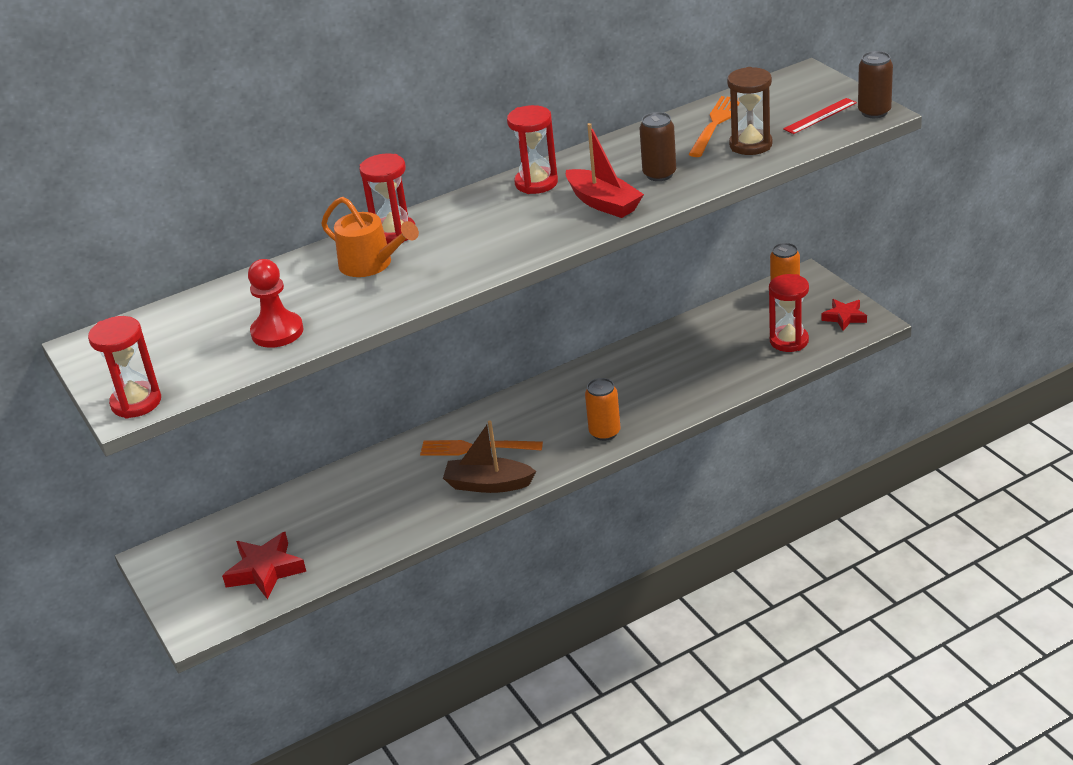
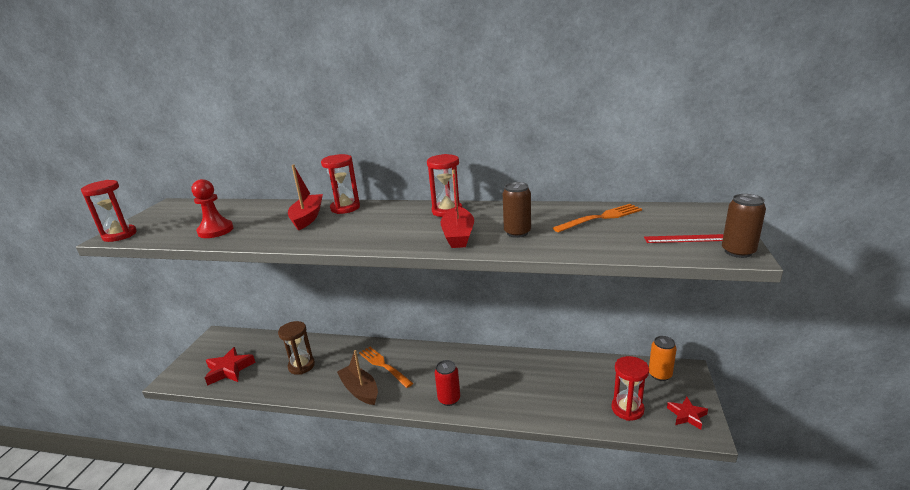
camera: 40 degrees right, 10 degrees down
orange watering can [321,197,419,277] -> red boat [288,164,323,230]
orange can [585,378,621,441] -> red can [435,360,460,406]
brown hourglass [727,67,773,155] -> brown hourglass moved to [278,321,315,375]

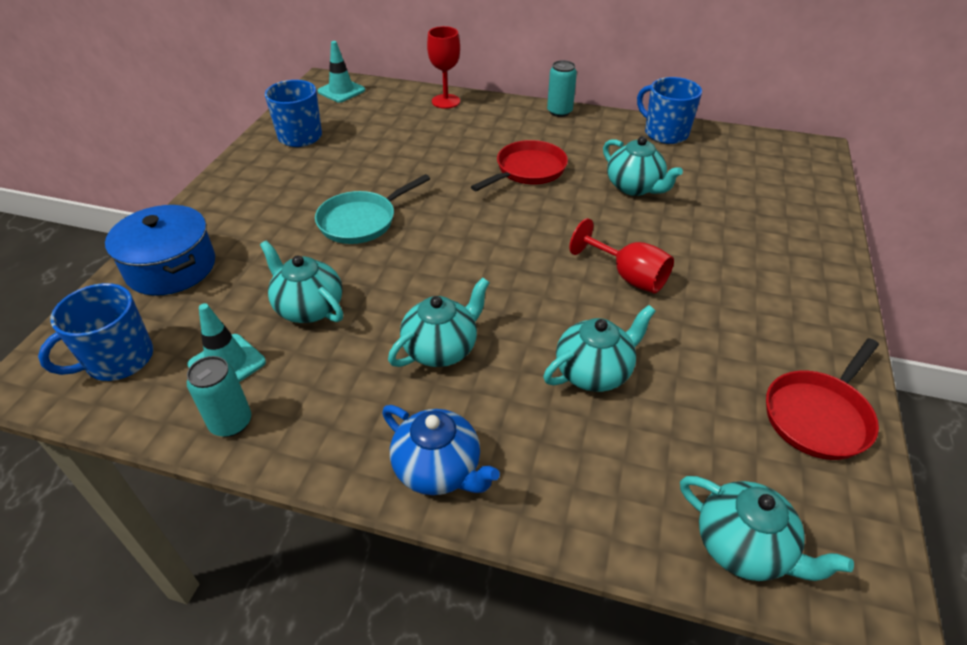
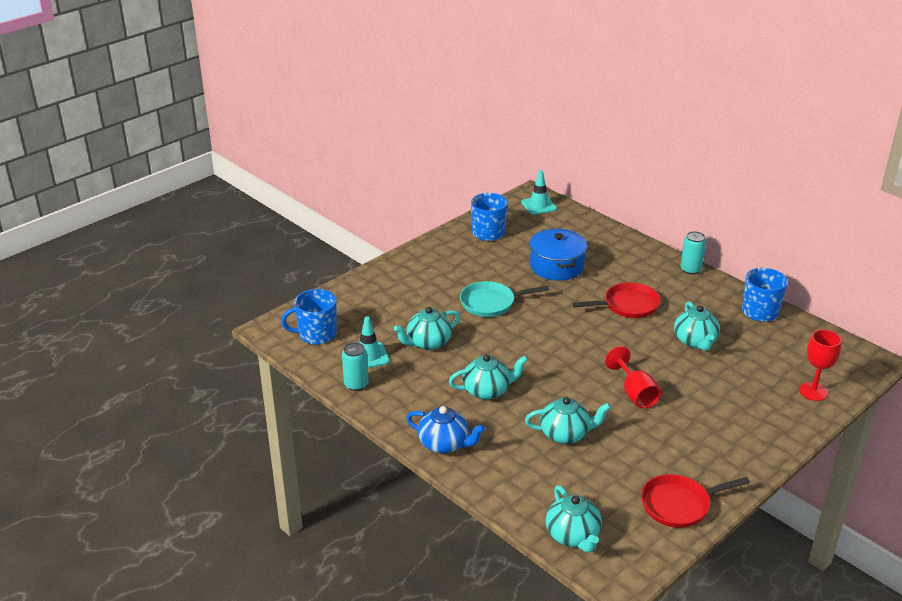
camera: 30 degrees right, 10 degrees down
blue pot [105,205,215,296] -> blue pot moved to [530,229,587,281]
turquoise teapot [260,240,343,323] -> turquoise teapot turned 105 degrees counterclockwise [394,307,460,350]
blue teapot [382,405,500,495] -> blue teapot turned 45 degrees counterclockwise [406,406,485,454]
red goblet [427,26,460,109] -> red goblet moved to [799,329,842,401]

* Work to be completed
Only the text of the records above is to be reproduced, exactly as given; the pictures are dropped.

* Answer to this exercise
camera: 40 degrees right, 10 degrees down
orange watering can [321,197,419,277] -> red boat [288,164,323,230]
orange can [585,378,621,441] -> red can [435,360,460,406]
brown hourglass [727,67,773,155] -> brown hourglass moved to [278,321,315,375]

camera: 30 degrees right, 10 degrees down
blue pot [105,205,215,296] -> blue pot moved to [530,229,587,281]
turquoise teapot [260,240,343,323] -> turquoise teapot turned 105 degrees counterclockwise [394,307,460,350]
blue teapot [382,405,500,495] -> blue teapot turned 45 degrees counterclockwise [406,406,485,454]
red goblet [427,26,460,109] -> red goblet moved to [799,329,842,401]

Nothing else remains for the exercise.